REQUIRED WORK: Pick out each line in the rows below that contains the string "with".

#####

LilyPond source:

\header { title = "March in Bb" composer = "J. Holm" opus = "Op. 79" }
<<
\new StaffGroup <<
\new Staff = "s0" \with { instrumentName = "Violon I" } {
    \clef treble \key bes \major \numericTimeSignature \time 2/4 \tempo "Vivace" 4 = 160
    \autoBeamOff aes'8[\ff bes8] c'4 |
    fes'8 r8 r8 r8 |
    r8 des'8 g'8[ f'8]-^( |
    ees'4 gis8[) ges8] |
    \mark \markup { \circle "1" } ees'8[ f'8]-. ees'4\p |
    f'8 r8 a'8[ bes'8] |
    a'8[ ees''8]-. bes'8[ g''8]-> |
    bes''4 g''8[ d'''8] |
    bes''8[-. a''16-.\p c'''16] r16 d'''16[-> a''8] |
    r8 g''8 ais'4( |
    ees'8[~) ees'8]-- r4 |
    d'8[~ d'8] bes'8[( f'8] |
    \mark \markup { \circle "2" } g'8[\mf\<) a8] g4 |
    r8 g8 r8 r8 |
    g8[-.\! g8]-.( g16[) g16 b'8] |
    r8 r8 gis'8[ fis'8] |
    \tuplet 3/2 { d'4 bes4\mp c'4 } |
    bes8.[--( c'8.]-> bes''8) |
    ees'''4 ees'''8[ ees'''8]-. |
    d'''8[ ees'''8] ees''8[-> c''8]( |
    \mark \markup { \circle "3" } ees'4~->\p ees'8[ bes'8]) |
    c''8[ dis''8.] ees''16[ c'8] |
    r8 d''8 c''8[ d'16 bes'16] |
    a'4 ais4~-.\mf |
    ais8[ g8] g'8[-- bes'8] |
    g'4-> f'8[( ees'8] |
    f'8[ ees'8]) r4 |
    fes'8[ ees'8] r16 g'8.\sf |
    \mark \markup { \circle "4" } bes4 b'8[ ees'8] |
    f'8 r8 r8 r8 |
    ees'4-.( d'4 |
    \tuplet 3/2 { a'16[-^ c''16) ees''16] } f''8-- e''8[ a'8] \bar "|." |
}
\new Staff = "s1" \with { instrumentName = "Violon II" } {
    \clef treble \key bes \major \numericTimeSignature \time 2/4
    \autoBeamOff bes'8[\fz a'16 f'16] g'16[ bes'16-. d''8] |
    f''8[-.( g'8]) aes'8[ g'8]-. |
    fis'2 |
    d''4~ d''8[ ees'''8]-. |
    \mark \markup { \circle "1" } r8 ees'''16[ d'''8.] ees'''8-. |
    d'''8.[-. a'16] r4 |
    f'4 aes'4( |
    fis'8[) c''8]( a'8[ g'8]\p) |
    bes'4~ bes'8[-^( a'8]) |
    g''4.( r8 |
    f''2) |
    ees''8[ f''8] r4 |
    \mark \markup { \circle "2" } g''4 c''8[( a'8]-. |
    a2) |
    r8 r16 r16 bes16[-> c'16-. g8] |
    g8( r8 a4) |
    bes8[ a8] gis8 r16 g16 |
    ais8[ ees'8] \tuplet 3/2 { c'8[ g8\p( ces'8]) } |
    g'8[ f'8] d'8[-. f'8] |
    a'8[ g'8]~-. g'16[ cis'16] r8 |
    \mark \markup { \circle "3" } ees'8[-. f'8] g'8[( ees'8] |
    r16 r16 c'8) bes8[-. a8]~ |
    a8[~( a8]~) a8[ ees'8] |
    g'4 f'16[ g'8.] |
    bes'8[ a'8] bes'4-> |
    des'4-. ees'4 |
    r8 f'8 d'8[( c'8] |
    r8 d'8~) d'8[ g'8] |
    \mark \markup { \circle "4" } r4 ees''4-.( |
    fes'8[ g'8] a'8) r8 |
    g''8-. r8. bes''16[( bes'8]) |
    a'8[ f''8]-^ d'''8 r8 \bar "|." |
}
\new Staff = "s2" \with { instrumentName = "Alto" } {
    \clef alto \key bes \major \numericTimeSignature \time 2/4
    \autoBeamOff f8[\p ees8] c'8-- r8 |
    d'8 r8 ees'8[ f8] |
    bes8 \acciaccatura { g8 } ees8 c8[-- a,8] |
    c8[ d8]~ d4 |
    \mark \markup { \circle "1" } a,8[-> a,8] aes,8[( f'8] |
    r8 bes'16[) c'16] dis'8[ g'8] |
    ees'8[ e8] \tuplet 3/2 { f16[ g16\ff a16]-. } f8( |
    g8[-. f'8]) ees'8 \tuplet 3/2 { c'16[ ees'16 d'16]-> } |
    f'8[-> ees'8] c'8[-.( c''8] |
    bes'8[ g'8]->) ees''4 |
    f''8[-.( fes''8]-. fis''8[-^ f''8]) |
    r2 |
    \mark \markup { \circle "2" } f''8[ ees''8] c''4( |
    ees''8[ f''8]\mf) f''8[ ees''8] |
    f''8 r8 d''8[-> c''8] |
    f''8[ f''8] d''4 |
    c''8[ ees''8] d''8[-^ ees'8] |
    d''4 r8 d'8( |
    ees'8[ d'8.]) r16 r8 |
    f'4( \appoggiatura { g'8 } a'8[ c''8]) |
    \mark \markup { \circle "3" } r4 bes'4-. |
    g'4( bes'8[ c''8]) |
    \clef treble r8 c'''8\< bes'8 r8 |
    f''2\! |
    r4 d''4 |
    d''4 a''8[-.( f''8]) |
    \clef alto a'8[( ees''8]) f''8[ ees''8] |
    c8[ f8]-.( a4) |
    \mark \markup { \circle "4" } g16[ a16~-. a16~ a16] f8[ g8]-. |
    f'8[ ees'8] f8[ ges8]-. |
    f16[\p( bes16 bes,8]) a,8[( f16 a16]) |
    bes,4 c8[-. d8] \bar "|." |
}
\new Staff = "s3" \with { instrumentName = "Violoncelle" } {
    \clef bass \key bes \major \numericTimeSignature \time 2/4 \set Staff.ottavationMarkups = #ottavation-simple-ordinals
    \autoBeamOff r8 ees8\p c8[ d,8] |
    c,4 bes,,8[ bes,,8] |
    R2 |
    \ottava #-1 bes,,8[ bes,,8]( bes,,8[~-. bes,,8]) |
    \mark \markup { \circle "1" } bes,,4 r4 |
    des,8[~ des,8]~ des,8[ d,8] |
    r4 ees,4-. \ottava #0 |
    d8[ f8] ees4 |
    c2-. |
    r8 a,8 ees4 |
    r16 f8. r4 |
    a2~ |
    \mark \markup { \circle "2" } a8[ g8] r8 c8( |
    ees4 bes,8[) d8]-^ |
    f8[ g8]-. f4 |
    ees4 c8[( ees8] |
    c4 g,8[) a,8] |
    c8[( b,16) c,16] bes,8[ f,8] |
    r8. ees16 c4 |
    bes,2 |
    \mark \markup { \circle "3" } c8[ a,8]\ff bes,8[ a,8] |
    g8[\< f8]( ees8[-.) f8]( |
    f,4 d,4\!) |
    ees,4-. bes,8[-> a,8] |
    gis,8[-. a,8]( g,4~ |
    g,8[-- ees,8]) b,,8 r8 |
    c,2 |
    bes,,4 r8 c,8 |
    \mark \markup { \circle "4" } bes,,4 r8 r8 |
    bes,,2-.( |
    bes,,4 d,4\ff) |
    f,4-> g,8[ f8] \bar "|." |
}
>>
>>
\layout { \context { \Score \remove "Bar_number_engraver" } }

#####

RESULT OF THE EXERCISE:
\new Staff = "s0" \with { instrumentName = "Violon I" } {
\new Staff = "s1" \with { instrumentName = "Violon II" } {
\new Staff = "s2" \with { instrumentName = "Alto" } {
\new Staff = "s3" \with { instrumentName = "Violoncelle" } {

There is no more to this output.